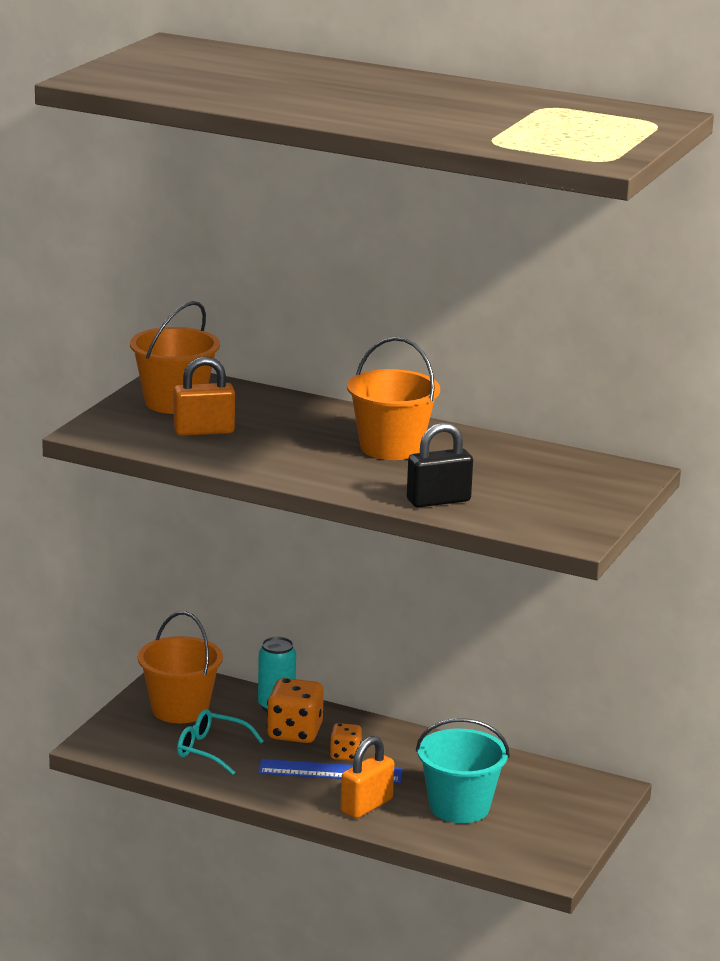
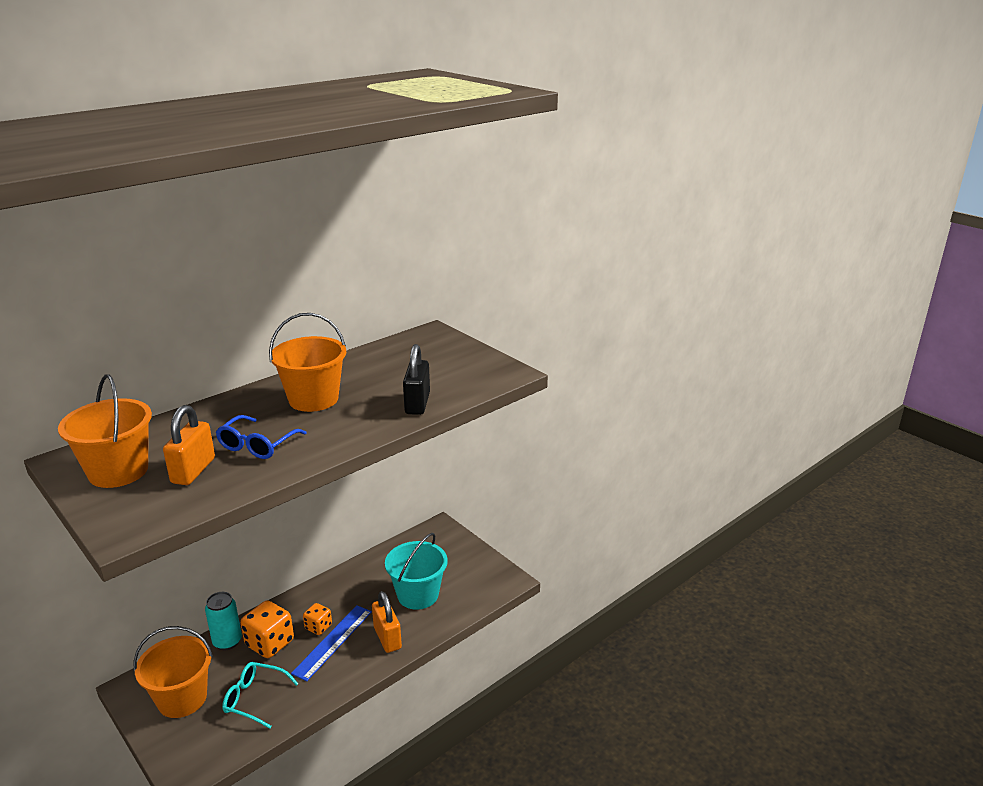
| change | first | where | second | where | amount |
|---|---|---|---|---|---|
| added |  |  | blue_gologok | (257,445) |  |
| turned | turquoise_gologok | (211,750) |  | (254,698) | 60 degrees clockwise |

_Task brief_: Omit the pictures. Repeat the rest of the data exactly.

_Solution below_:
| change | first | where | second | where | amount |
|---|---|---|---|---|---|
| added |  |  | blue_gologok | (257,445) |  |
| turned | turquoise_gologok | (211,750) |  | (254,698) | 60 degrees clockwise |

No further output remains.